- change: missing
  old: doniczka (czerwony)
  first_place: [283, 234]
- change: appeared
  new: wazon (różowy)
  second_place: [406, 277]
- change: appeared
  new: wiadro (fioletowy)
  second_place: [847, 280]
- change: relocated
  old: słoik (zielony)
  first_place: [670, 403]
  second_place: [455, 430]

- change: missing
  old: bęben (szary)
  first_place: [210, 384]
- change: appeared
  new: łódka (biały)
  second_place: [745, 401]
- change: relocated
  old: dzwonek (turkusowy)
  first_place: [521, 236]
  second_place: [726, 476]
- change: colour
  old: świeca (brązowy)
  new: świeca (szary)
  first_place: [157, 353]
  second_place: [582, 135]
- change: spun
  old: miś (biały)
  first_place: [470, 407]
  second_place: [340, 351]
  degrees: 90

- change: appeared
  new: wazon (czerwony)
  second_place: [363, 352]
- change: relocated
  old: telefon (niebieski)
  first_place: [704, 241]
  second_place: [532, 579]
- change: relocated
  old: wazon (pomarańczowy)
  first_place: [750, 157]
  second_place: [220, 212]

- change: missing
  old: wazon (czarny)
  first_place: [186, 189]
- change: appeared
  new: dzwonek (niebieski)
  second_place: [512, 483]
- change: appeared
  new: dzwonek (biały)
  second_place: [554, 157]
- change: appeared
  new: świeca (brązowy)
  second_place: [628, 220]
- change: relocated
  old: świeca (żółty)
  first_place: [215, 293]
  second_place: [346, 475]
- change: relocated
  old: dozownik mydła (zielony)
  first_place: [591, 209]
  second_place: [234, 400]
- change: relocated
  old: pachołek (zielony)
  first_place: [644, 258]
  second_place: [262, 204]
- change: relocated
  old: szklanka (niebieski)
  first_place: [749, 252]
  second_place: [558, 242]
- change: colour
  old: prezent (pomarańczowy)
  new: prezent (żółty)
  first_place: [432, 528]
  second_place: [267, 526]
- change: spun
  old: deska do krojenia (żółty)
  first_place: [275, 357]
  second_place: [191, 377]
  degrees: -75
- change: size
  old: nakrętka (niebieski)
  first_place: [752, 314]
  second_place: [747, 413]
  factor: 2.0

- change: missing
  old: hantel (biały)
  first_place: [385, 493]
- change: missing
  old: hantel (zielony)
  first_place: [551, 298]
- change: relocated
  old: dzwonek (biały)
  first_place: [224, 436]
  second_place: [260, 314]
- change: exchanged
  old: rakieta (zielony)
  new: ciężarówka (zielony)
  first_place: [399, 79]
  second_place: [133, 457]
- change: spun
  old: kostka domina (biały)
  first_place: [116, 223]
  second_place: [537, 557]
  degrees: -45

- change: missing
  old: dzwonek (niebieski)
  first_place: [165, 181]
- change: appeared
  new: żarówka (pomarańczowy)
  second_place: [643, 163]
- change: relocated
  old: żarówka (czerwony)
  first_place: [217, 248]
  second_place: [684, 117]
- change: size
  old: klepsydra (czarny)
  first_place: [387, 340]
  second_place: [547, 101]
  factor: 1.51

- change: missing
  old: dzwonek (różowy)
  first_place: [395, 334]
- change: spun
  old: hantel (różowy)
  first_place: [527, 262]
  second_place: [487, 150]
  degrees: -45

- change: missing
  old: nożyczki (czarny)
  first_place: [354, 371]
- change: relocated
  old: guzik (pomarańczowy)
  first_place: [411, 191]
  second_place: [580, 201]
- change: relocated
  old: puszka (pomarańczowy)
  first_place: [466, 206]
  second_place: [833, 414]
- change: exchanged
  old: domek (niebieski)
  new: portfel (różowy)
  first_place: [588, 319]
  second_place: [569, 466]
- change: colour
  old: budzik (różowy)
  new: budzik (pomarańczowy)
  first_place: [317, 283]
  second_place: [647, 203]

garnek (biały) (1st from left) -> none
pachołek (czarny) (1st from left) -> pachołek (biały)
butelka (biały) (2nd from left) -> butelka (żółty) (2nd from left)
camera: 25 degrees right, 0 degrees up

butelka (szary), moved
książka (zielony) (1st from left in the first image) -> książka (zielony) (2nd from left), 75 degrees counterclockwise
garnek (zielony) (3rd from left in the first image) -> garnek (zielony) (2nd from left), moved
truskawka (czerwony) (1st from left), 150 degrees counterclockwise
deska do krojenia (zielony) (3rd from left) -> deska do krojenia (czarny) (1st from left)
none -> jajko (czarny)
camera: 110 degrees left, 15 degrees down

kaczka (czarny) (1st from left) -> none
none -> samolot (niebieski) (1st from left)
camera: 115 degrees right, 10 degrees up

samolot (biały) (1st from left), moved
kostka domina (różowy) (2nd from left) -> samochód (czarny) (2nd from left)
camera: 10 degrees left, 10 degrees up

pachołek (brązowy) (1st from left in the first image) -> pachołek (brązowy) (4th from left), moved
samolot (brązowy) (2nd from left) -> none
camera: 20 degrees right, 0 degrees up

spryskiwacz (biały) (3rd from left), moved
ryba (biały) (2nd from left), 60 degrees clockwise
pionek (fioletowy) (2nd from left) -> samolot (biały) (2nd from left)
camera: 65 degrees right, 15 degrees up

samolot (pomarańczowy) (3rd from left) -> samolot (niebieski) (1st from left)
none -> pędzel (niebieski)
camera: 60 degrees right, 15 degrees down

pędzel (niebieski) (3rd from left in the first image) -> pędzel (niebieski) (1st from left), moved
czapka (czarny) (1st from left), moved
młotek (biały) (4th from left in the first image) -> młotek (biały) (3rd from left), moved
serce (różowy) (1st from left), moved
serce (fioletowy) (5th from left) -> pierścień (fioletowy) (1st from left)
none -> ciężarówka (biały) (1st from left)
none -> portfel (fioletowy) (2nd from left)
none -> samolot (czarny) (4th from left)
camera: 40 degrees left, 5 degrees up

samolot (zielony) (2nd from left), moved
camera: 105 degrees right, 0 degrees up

============================================================

▶ [Work task]:
From the entries above, extract every line where the word "pędzel" appears.

▶ [Task result]:
none -> pędzel (niebieski)
pędzel (niebieski) (3rd from left in the first image) -> pędzel (niebieski) (1st from left), moved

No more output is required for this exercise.